DATA EXCERPTS:

=== Section Start ===

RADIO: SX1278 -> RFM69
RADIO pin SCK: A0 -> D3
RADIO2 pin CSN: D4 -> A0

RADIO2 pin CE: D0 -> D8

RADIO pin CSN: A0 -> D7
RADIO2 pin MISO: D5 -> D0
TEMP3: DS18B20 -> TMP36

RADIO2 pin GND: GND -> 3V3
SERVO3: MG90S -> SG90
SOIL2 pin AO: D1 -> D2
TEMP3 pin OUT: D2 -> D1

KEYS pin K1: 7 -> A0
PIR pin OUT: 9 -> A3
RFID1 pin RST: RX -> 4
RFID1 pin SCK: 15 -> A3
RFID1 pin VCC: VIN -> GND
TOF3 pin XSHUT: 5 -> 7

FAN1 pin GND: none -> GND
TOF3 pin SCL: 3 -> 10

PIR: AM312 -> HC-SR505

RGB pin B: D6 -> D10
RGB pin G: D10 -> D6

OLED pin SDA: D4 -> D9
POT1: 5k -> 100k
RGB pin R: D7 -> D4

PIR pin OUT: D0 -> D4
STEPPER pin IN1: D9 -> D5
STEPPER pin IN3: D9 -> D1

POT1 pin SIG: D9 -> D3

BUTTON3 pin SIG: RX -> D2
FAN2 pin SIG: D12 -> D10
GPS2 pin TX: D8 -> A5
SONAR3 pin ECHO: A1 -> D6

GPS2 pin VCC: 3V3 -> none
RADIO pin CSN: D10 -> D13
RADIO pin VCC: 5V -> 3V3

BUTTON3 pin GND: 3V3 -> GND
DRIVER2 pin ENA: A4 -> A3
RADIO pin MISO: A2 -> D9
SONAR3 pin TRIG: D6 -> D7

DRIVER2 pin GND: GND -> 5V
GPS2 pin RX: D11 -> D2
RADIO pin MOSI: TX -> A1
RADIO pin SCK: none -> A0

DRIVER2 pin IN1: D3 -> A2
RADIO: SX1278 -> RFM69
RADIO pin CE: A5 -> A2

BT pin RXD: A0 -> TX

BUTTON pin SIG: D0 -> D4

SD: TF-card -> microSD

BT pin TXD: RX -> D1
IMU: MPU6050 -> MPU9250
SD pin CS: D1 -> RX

=== Section End ===

WORK TO BE COMPLETED: The expected result is an exact transcription of the lines from the one containing "BUTTON3 pin GND: 3V3 -> GND" through the end of the records above; please include both ends.

RESULT OF THIS TASK:
BUTTON3 pin GND: 3V3 -> GND
DRIVER2 pin ENA: A4 -> A3
RADIO pin MISO: A2 -> D9
SONAR3 pin TRIG: D6 -> D7

DRIVER2 pin GND: GND -> 5V
GPS2 pin RX: D11 -> D2
RADIO pin MOSI: TX -> A1
RADIO pin SCK: none -> A0

DRIVER2 pin IN1: D3 -> A2
RADIO: SX1278 -> RFM69
RADIO pin CE: A5 -> A2

BT pin RXD: A0 -> TX

BUTTON pin SIG: D0 -> D4

SD: TF-card -> microSD

BT pin TXD: RX -> D1
IMU: MPU6050 -> MPU9250
SD pin CS: D1 -> RX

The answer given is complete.